• [Exercise directions] Write out word for word each line from the one containing "black plate: 4 -> 5" through the close of the listing, including both ends. Pictures do not belong in the copy.

• [Raw data]
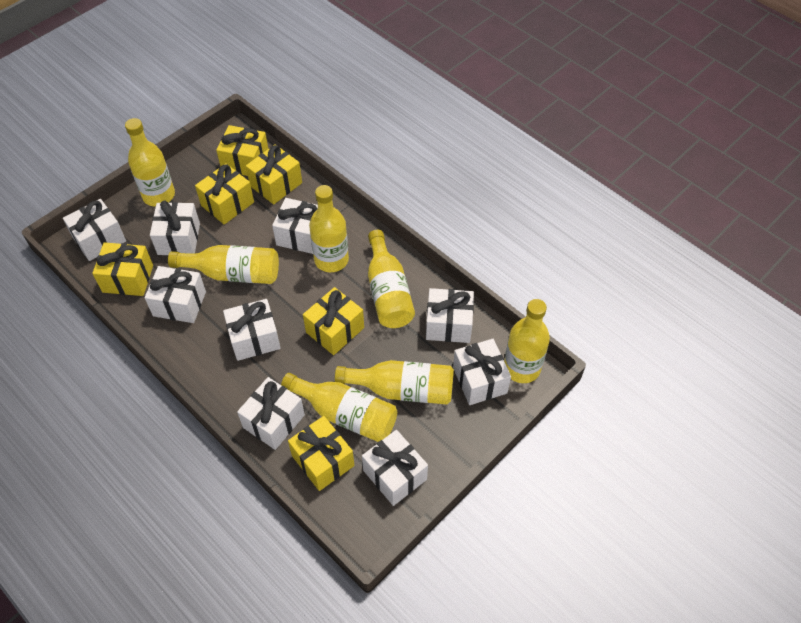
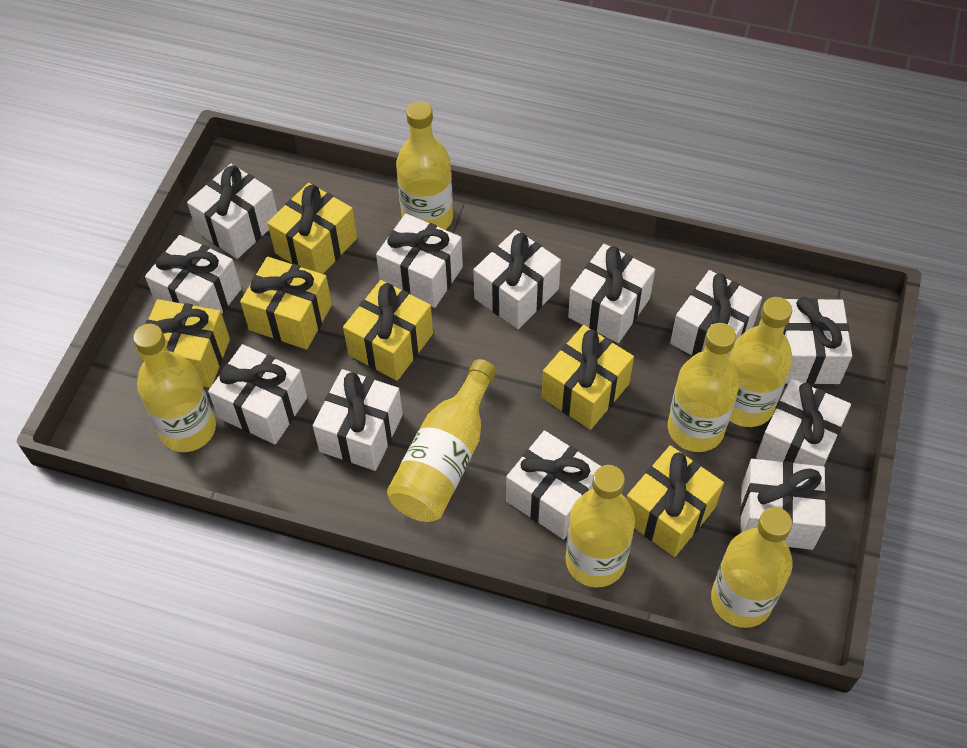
white gift: 9 -> 12

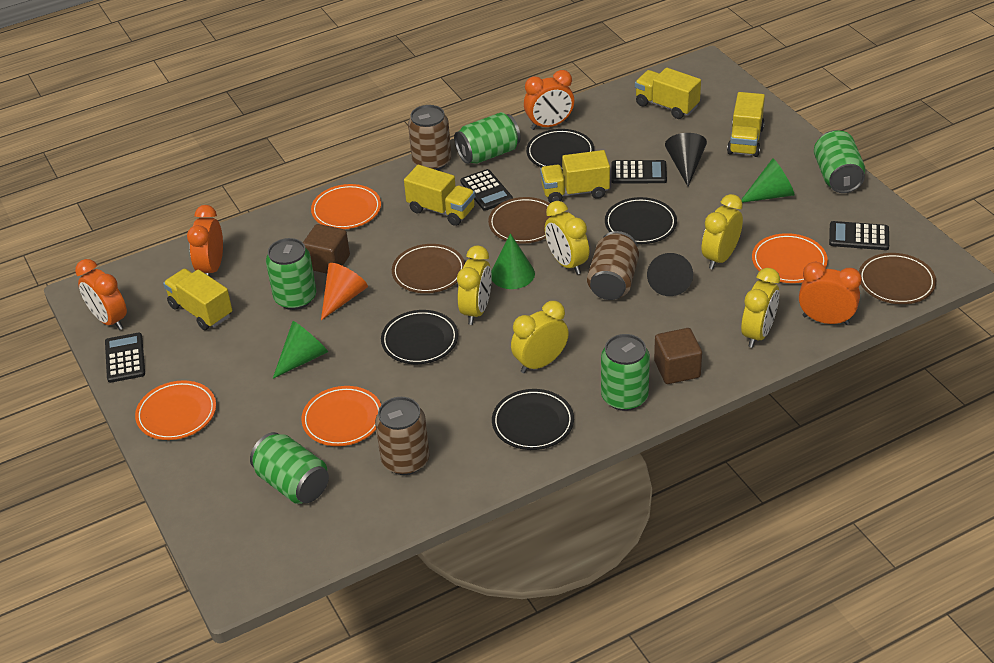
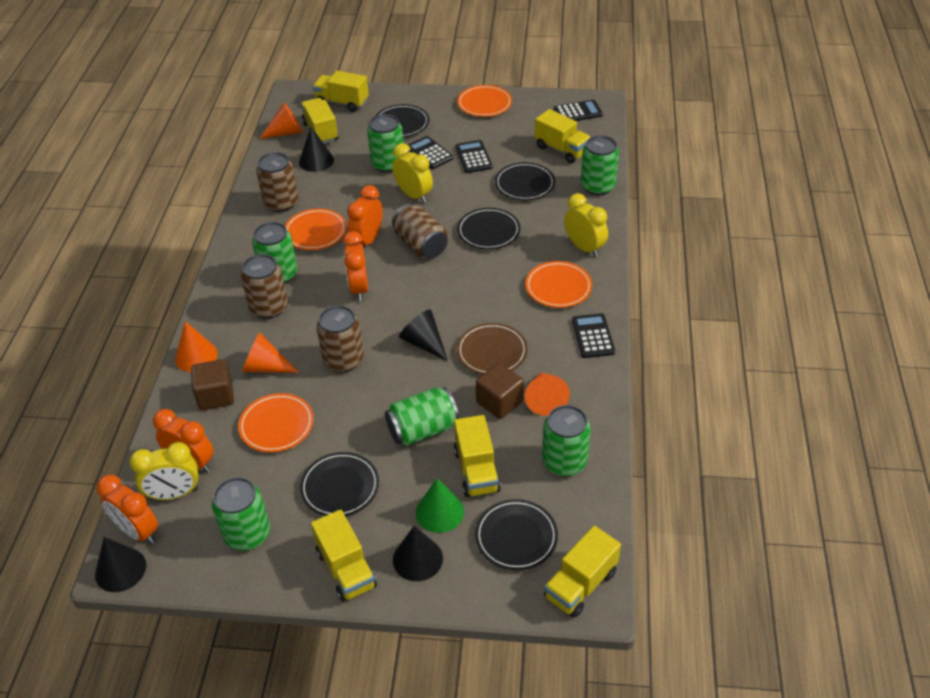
black cone: 2 -> 4
black plate: 4 -> 5
brown can: 3 -> 4
brown plate: 3 -> 1
green can: 5 -> 6
green cone: 3 -> 1
orange cone: 1 -> 4
yellow clock: 5 -> 3
yellow truck: 5 -> 6

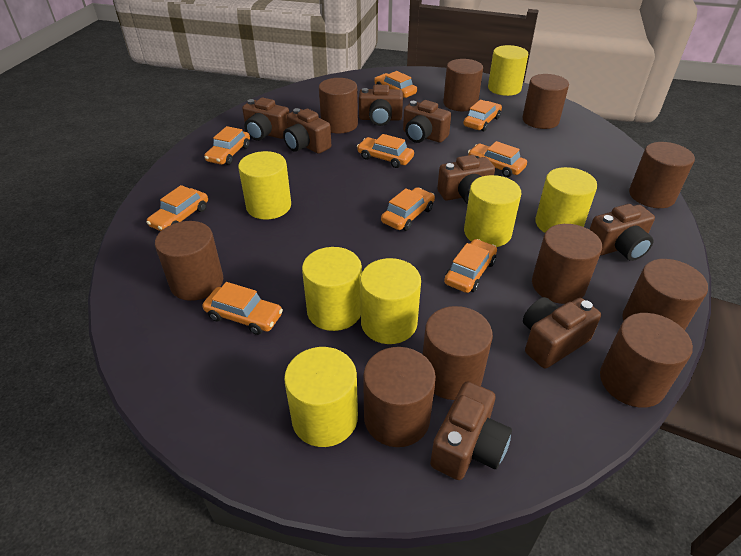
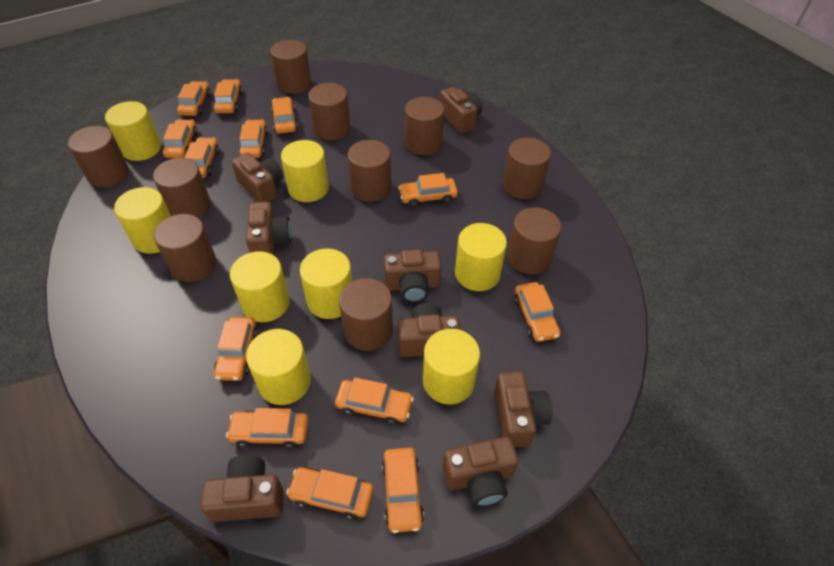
orange car: 9 -> 13
yellow cylinder: 7 -> 8

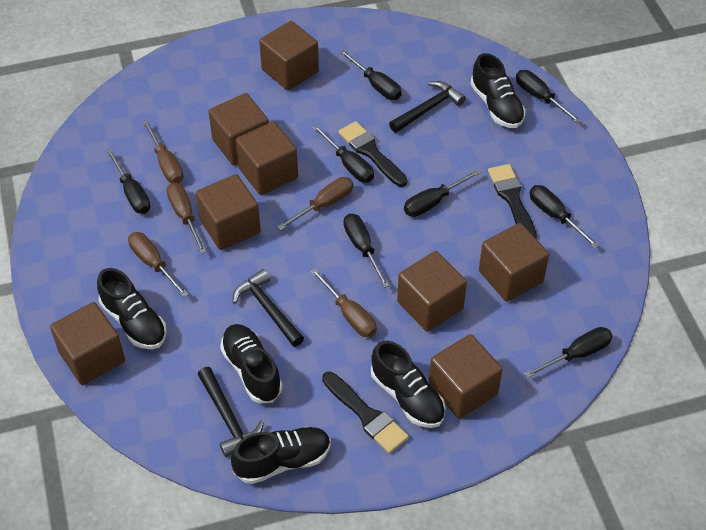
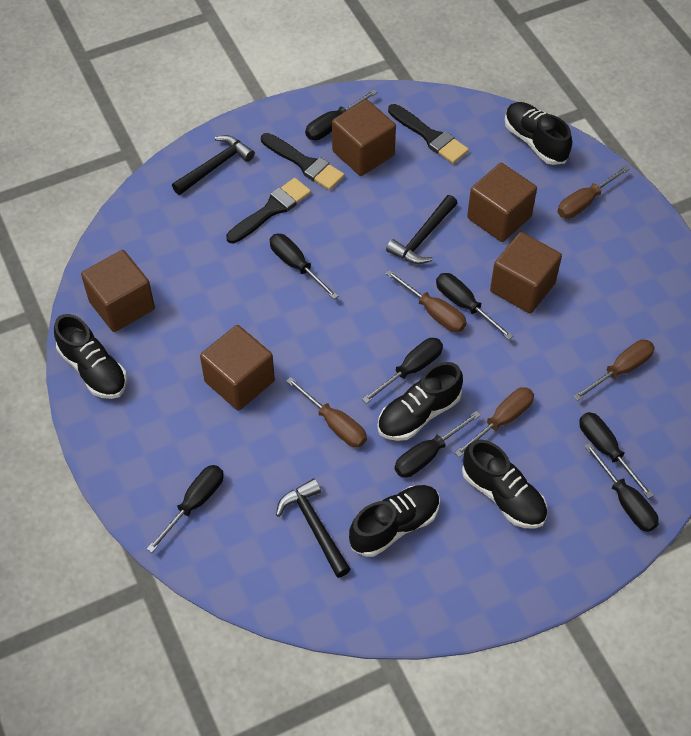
brown cube: 8 -> 5

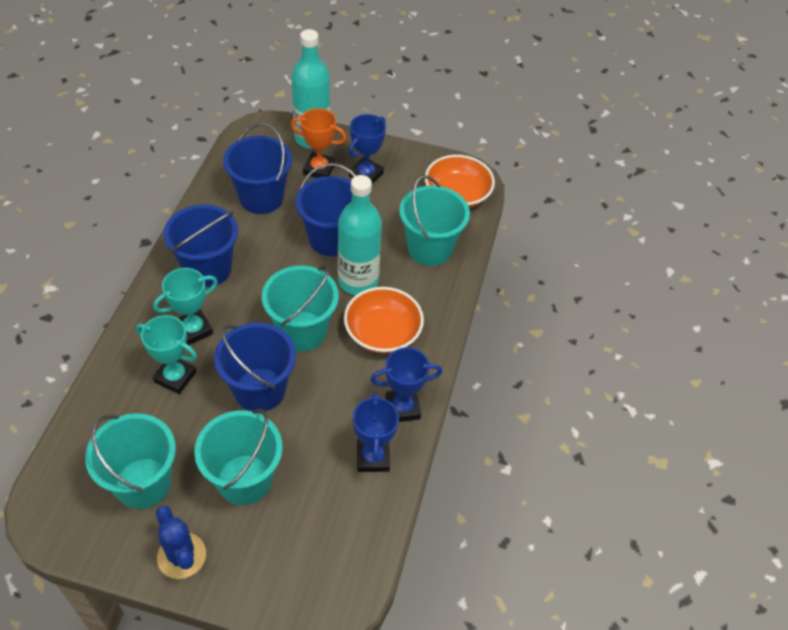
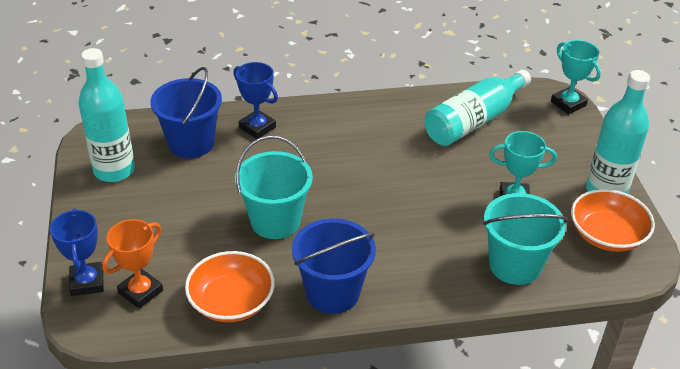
blue bucket: 4 -> 2
blue cactus: 1 -> 0
blue trophy: 3 -> 2
turquoise bottle: 2 -> 3
turquoise bucket: 4 -> 2

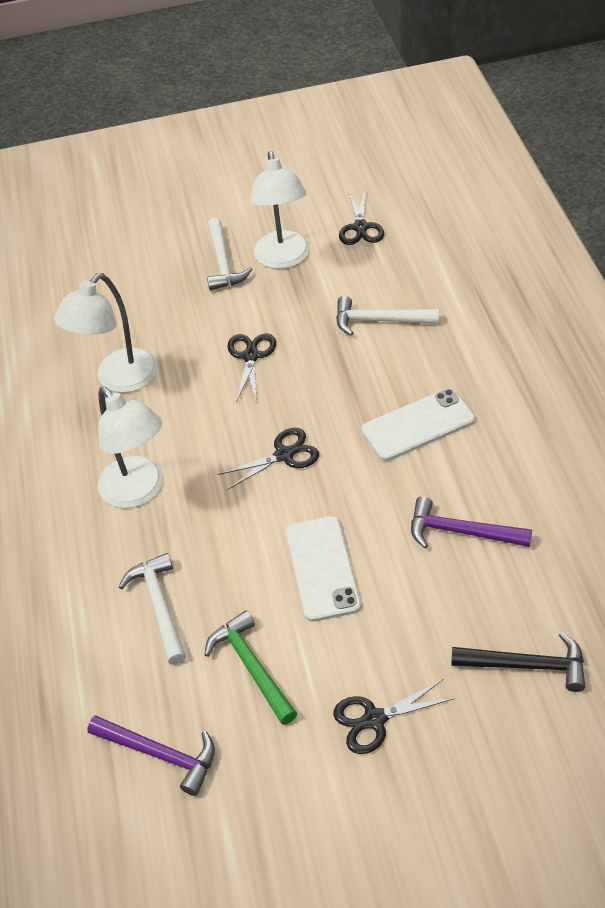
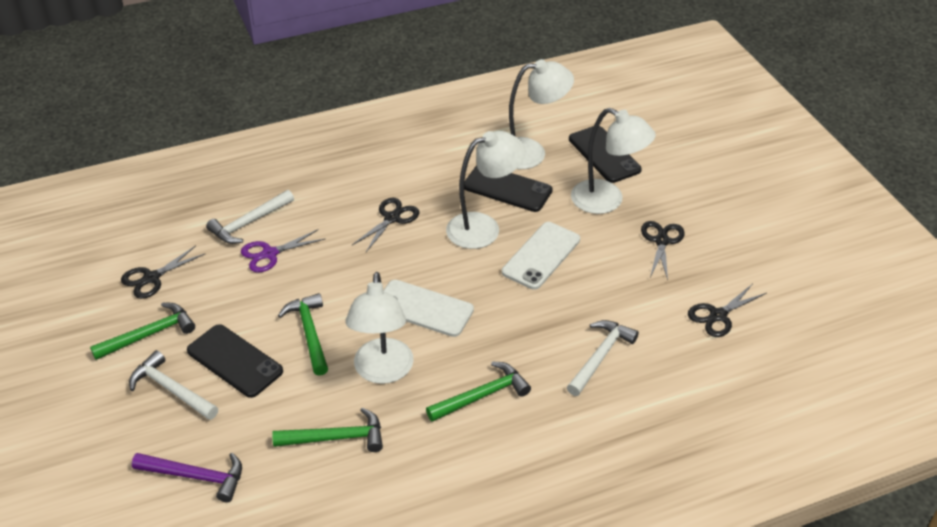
black hammer: 1 -> 0
black phone: 0 -> 3
green hammer: 1 -> 4
purple hammer: 2 -> 1
purple scissors: 0 -> 1
white lamp: 3 -> 4

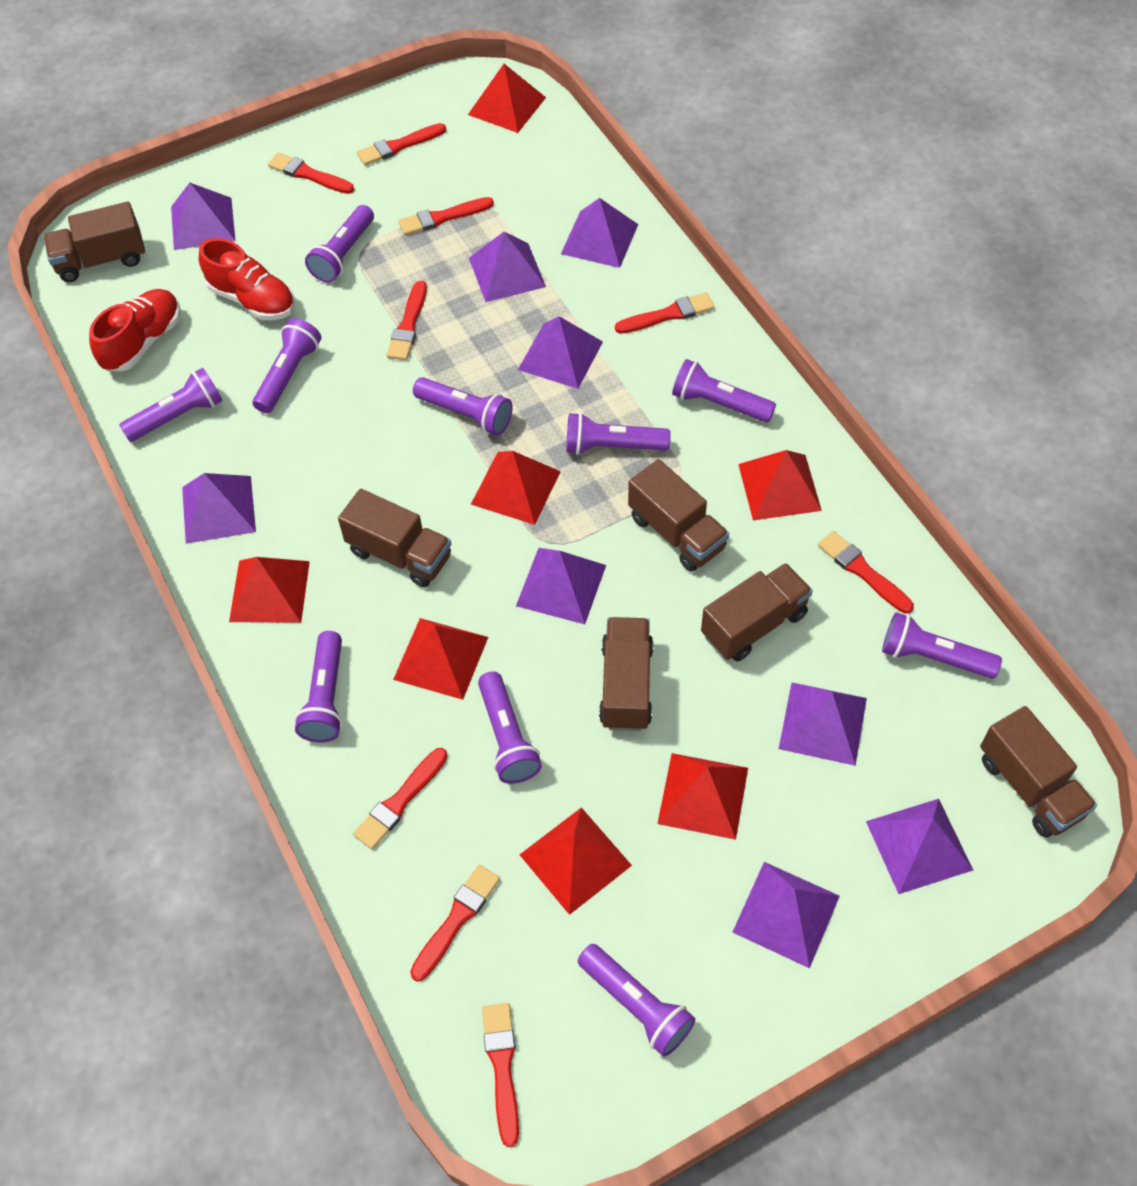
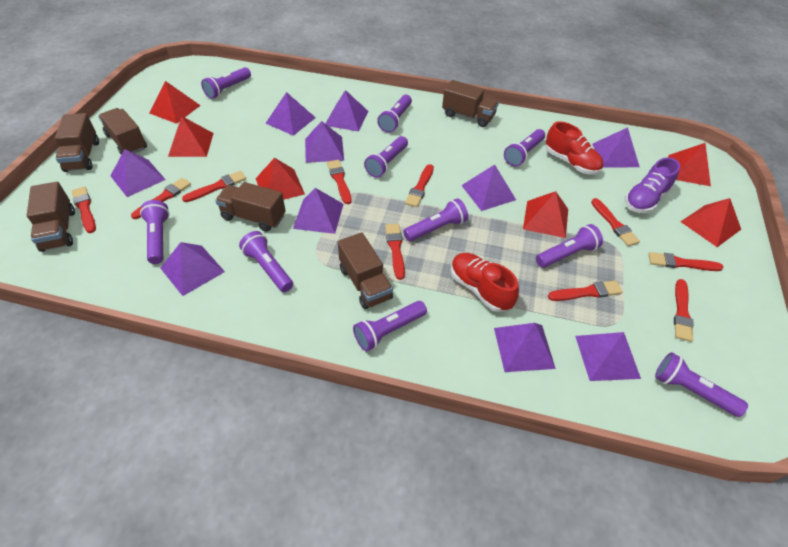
purple pyramid: 9 -> 10
purple shoe: 0 -> 1
red brush: 9 -> 10
red pyramid: 7 -> 6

• [Expected answer]
black plate: 4 -> 5
brown can: 3 -> 4
brown plate: 3 -> 1
green can: 5 -> 6
green cone: 3 -> 1
orange cone: 1 -> 4
yellow clock: 5 -> 3
yellow truck: 5 -> 6

orange car: 9 -> 13
yellow cylinder: 7 -> 8

brown cube: 8 -> 5

blue bucket: 4 -> 2
blue cactus: 1 -> 0
blue trophy: 3 -> 2
turquoise bottle: 2 -> 3
turquoise bucket: 4 -> 2

black hammer: 1 -> 0
black phone: 0 -> 3
green hammer: 1 -> 4
purple hammer: 2 -> 1
purple scissors: 0 -> 1
white lamp: 3 -> 4

purple pyramid: 9 -> 10
purple shoe: 0 -> 1
red brush: 9 -> 10
red pyramid: 7 -> 6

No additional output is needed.